GIVEN RECORDS ::

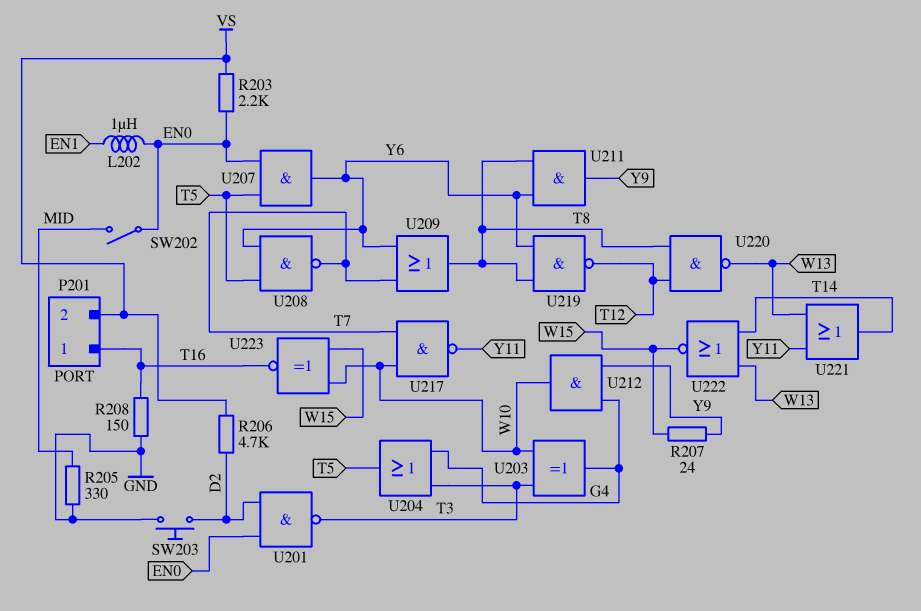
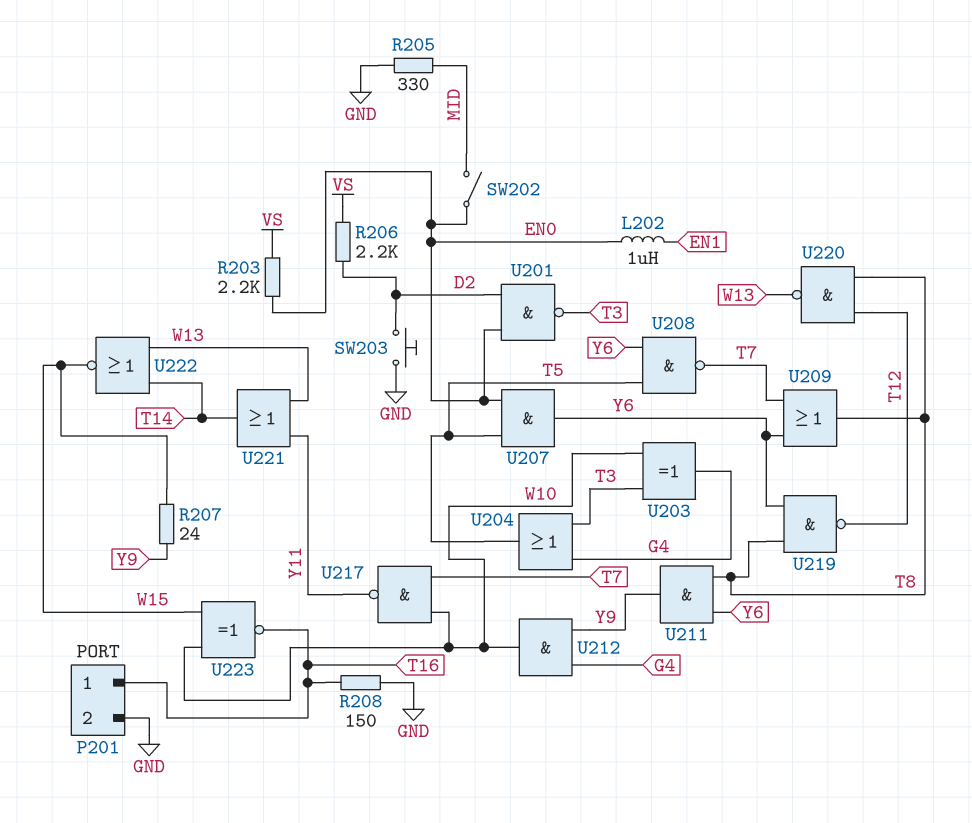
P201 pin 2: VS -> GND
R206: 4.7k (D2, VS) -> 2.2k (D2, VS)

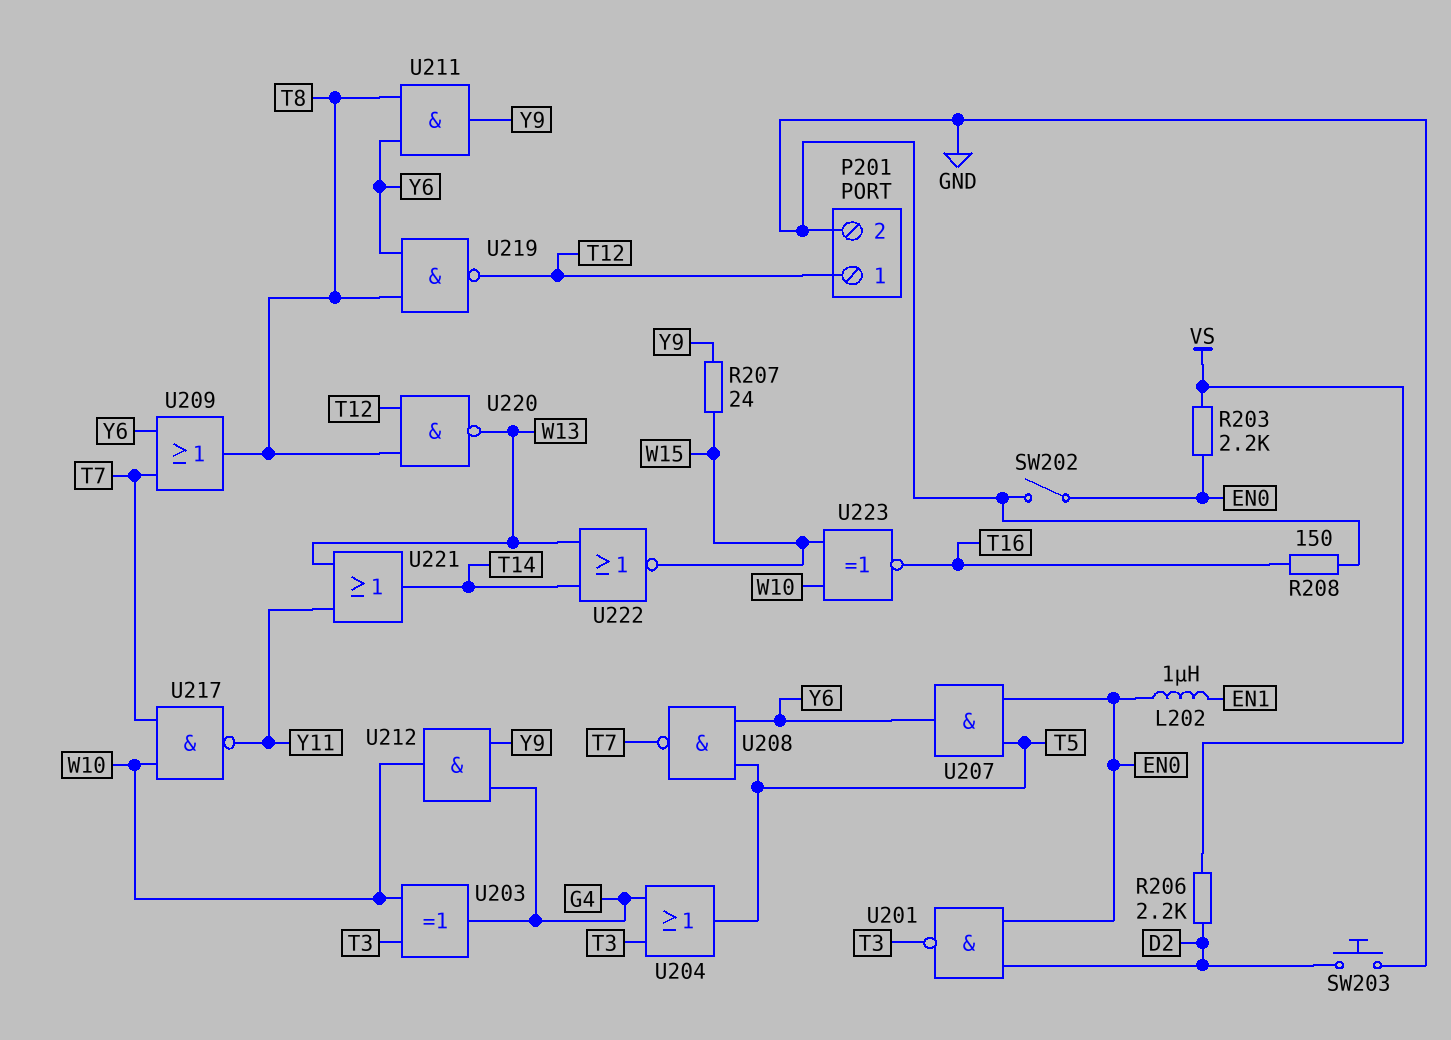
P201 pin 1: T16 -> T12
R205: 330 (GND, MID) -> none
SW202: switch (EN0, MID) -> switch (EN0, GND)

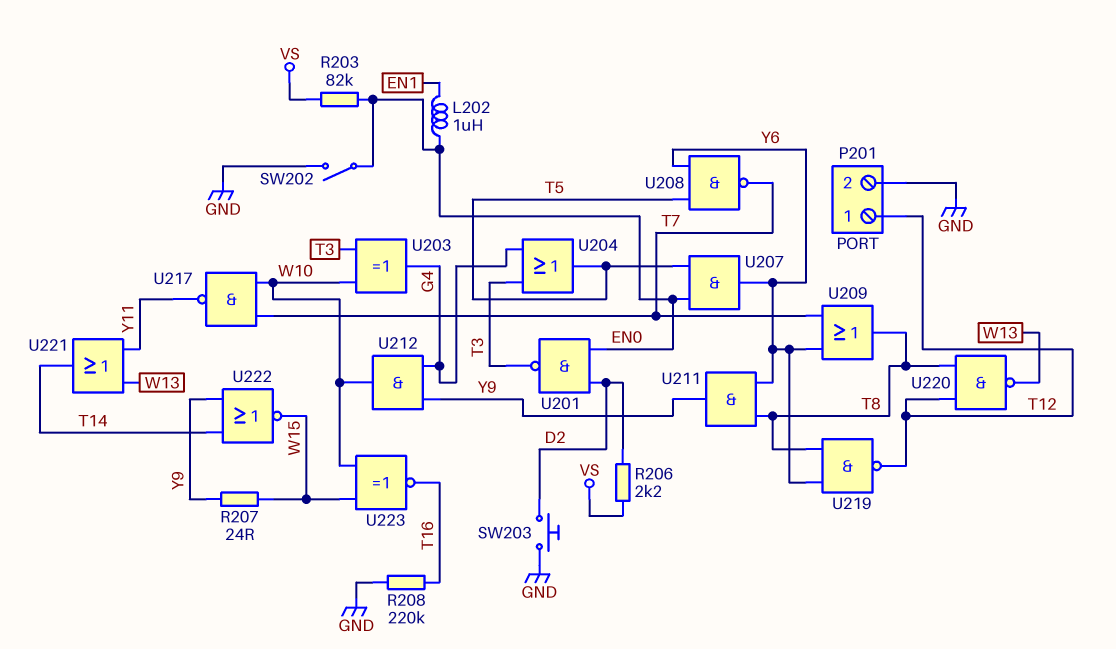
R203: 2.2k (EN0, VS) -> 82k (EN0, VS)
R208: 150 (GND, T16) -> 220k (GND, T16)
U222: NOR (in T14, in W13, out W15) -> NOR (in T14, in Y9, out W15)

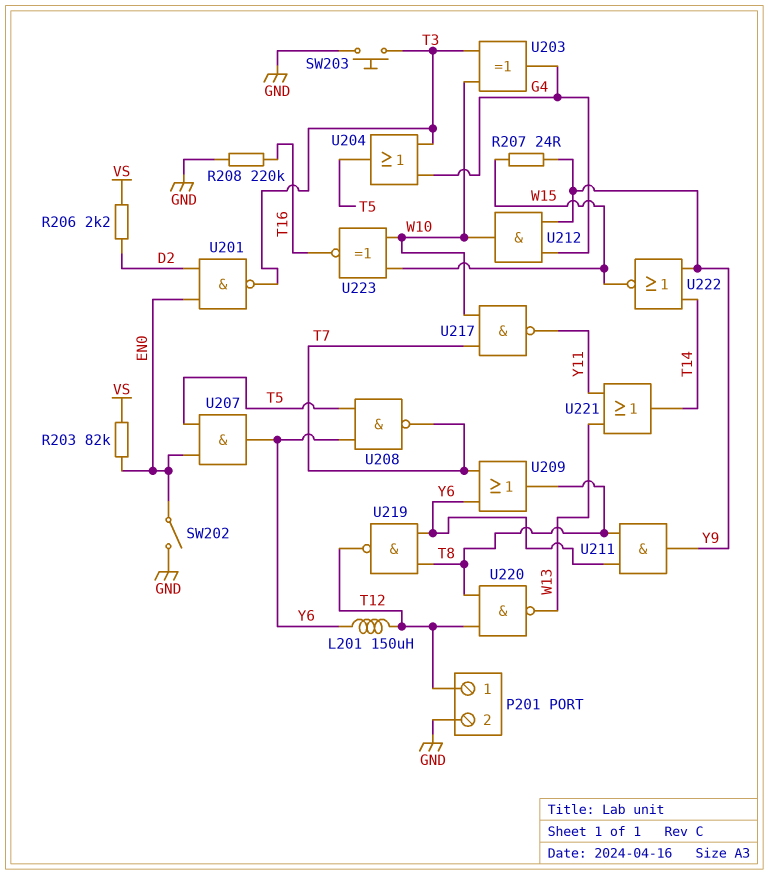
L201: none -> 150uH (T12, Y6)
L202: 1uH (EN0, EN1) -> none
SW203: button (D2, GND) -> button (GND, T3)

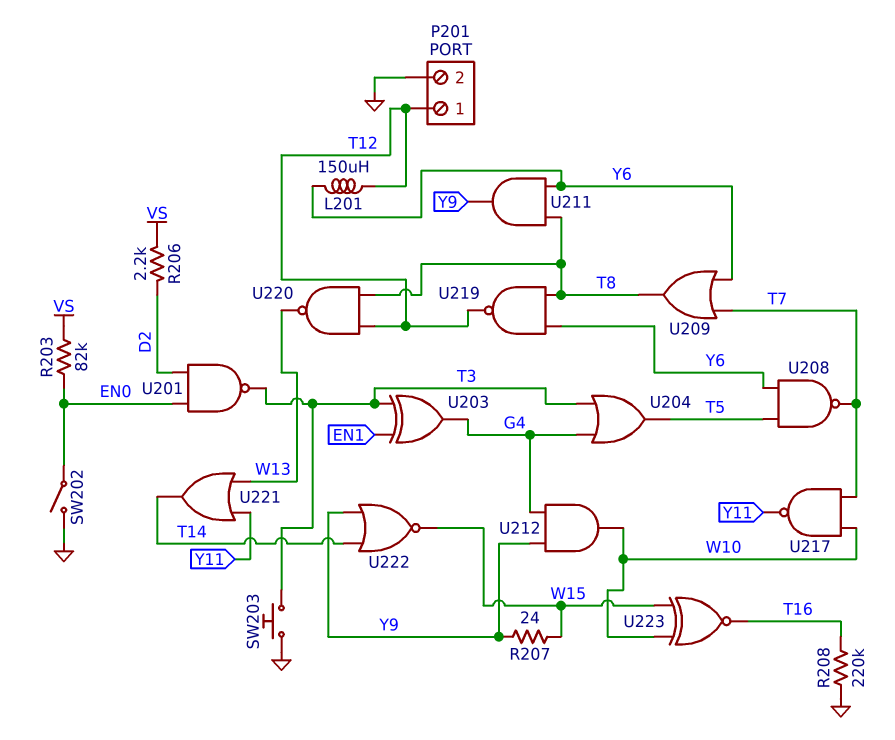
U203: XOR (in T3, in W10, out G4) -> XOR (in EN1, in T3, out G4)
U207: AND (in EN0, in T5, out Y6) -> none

---

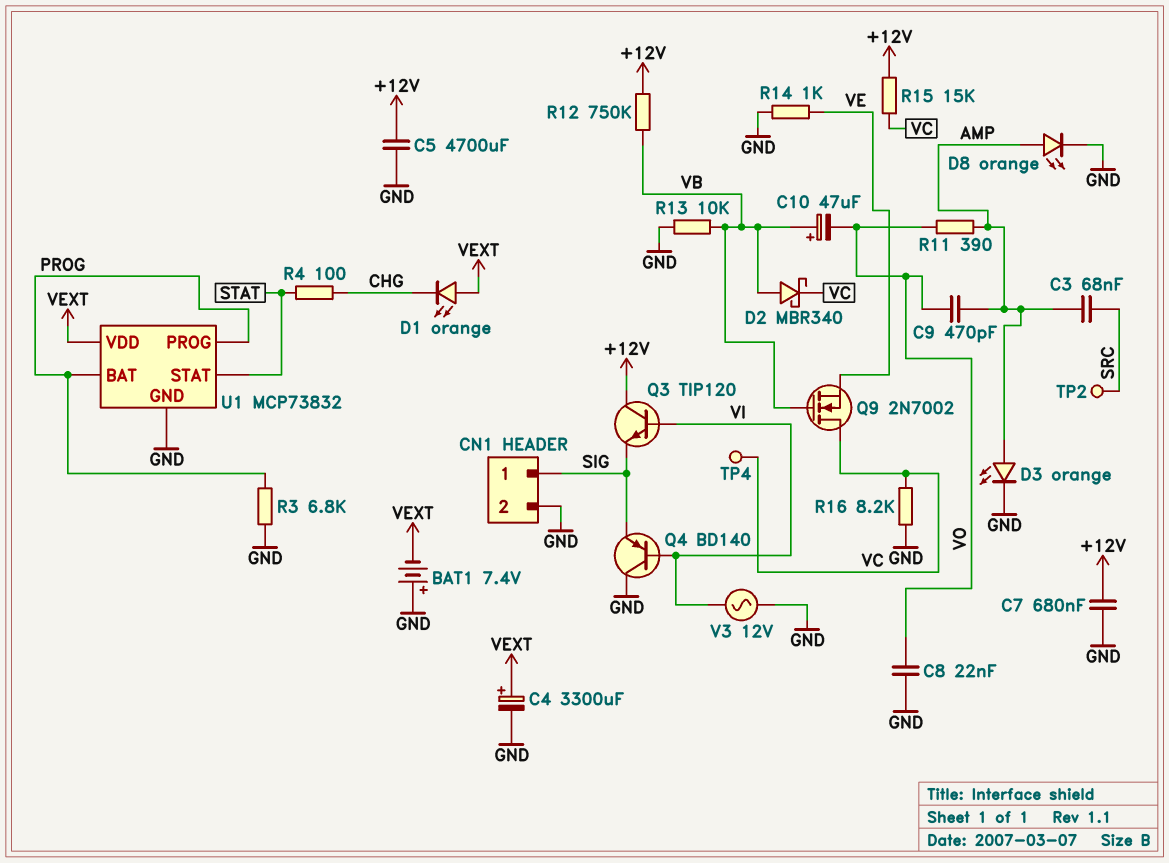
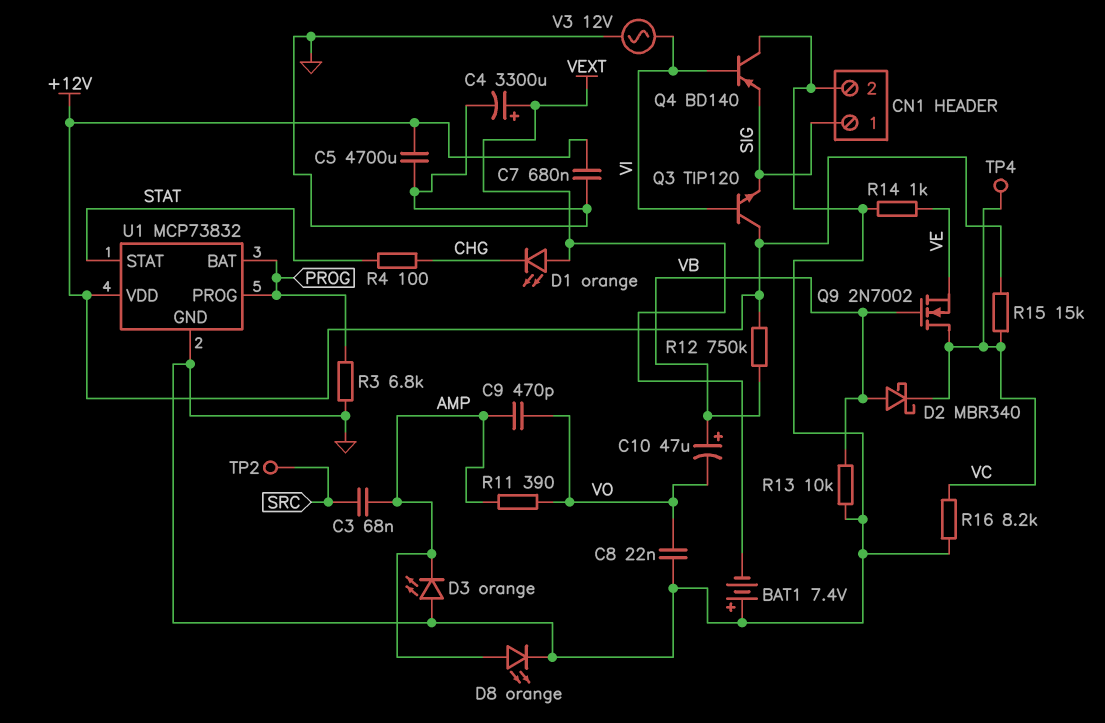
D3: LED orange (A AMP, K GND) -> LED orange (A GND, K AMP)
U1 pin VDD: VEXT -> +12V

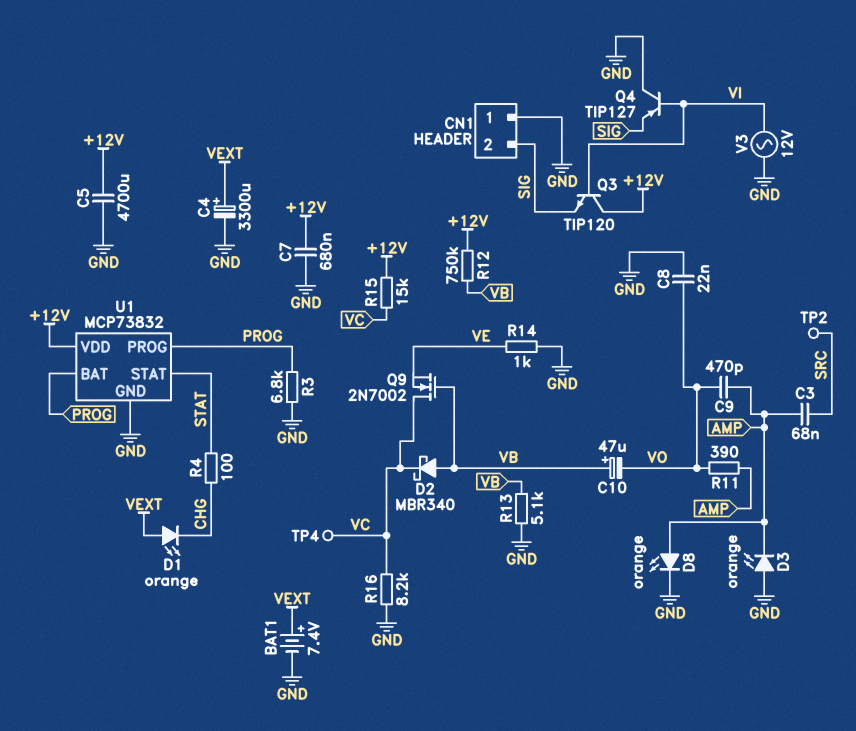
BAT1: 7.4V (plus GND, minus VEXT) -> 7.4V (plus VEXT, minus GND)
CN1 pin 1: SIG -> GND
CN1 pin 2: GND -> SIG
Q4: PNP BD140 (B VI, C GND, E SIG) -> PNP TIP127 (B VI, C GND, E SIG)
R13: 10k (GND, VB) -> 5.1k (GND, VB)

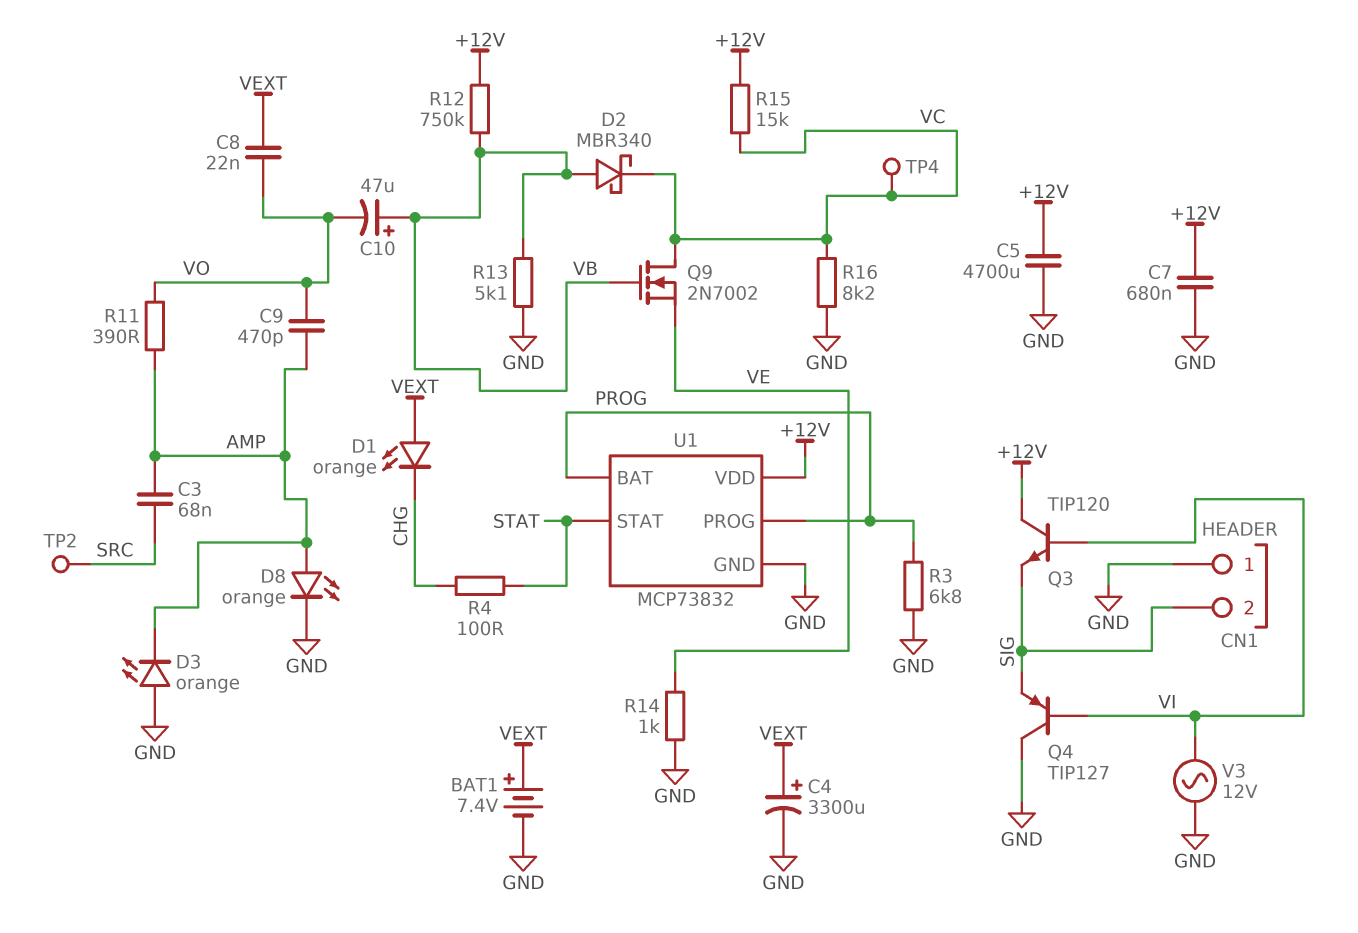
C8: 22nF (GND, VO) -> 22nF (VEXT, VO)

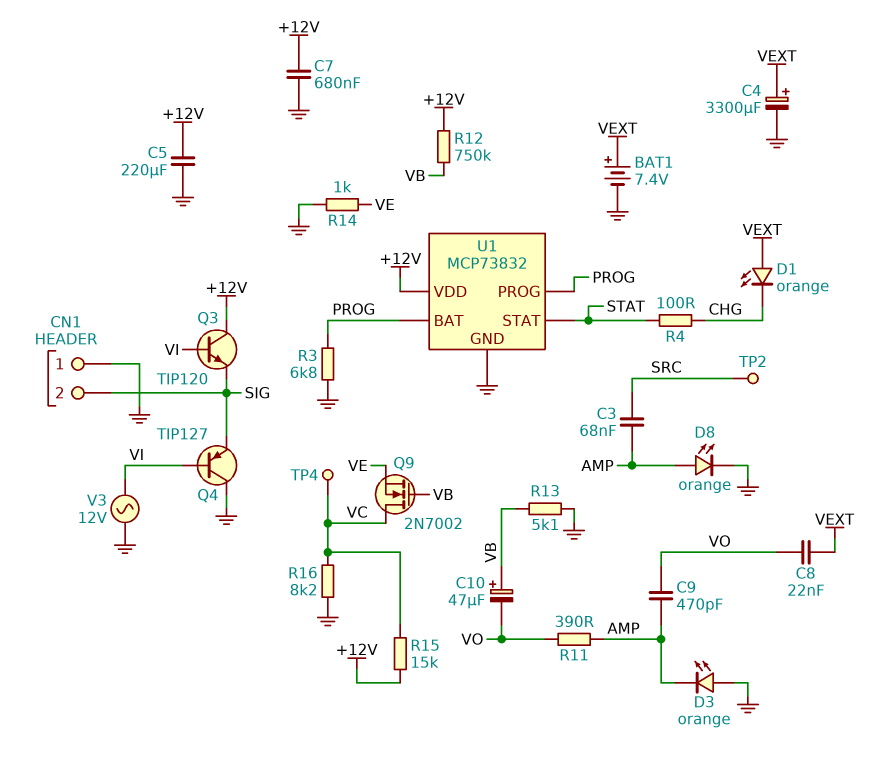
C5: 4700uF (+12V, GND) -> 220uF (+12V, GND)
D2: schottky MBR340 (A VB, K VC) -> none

REQUIREMENT :: Write out exactly the lines above between the one with "D3: LED orange" and the one with "D2: schottky MBR340 (A VB, K VC) -> none", inclusive, with pictures left out.

ANSWER SPACE ::
D3: LED orange (A AMP, K GND) -> LED orange (A GND, K AMP)
U1 pin VDD: VEXT -> +12V

BAT1: 7.4V (plus GND, minus VEXT) -> 7.4V (plus VEXT, minus GND)
CN1 pin 1: SIG -> GND
CN1 pin 2: GND -> SIG
Q4: PNP BD140 (B VI, C GND, E SIG) -> PNP TIP127 (B VI, C GND, E SIG)
R13: 10k (GND, VB) -> 5.1k (GND, VB)

C8: 22nF (GND, VO) -> 22nF (VEXT, VO)

C5: 4700uF (+12V, GND) -> 220uF (+12V, GND)
D2: schottky MBR340 (A VB, K VC) -> none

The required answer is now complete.